**TRY IT:**
The result should be every line of the listing that contains "turned".

**SUPPLIED MATERIAL:**
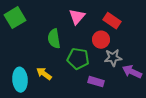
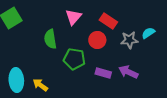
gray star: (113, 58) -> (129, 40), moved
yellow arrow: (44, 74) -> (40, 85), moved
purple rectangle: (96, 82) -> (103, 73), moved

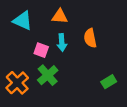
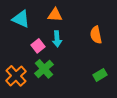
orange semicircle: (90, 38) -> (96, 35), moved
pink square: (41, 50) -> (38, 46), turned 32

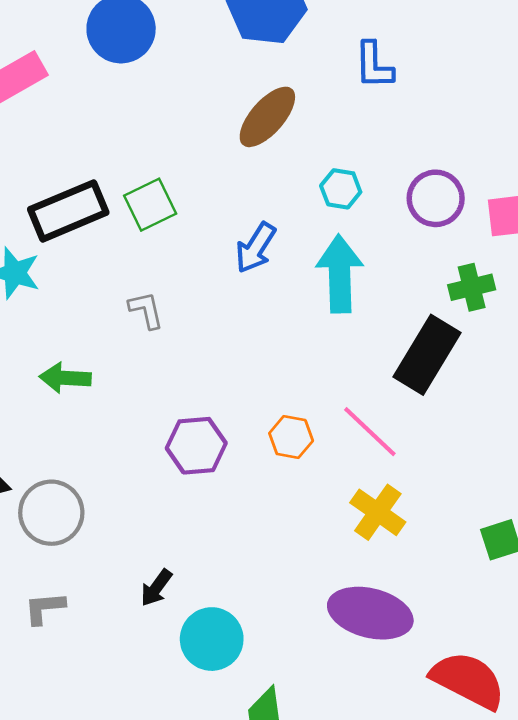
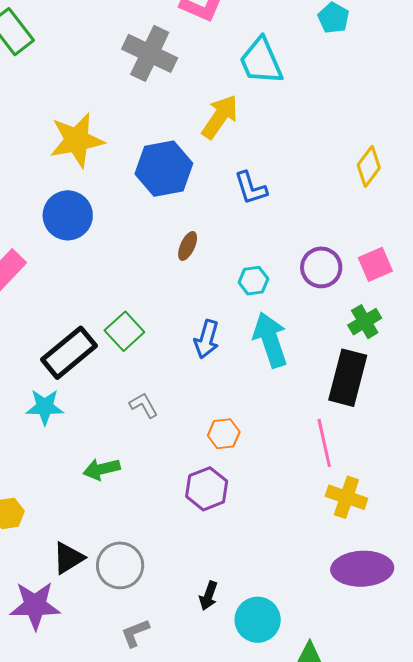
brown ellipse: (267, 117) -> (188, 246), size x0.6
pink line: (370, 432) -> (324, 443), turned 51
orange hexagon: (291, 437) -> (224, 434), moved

**SOLUTION TO THIS PROBLEM:**
pink square: (41, 50) -> (38, 46), turned 32
pink line: (370, 432) -> (324, 443), turned 51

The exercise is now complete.